▶ DATASET RECORDS:
= Beginning of Section =
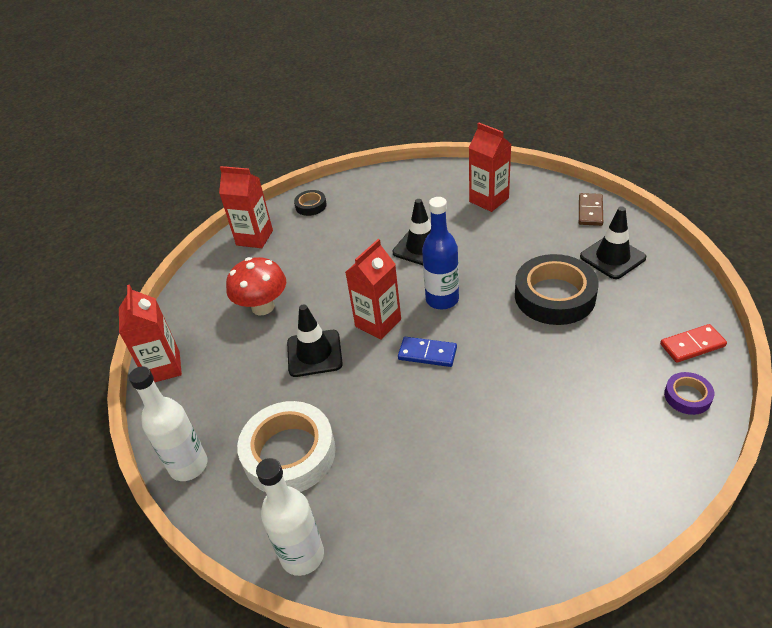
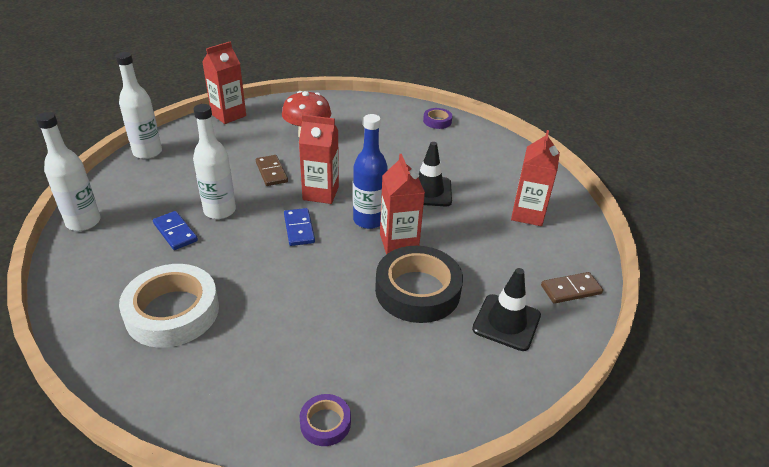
camera: 55 degrees right, 5 degrees down
(254, 238) = (379, 108): red carton -> red carton (399, 242)
(289, 453) = (170, 190): white tape -> white tape (172, 312)
(311, 206) = (437, 121): black tape -> purple tape
(314, 353) = (271, 172): black traffic cone -> brown domino
(359, 413) = (220, 211): none -> white bottle
(376, 461) = (175, 232): none -> blue domino
(692, 345) = (405, 416): red domino -> none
= End of Section =
▶ EXERCISE: Extract all the data above exactly, excluding every picture.

▶ RESPONSE AREA:
camera: 55 degrees right, 5 degrees down
(254, 238) = (379, 108): red carton -> red carton (399, 242)
(289, 453) = (170, 190): white tape -> white tape (172, 312)
(311, 206) = (437, 121): black tape -> purple tape
(314, 353) = (271, 172): black traffic cone -> brown domino
(359, 413) = (220, 211): none -> white bottle
(376, 461) = (175, 232): none -> blue domino
(692, 345) = (405, 416): red domino -> none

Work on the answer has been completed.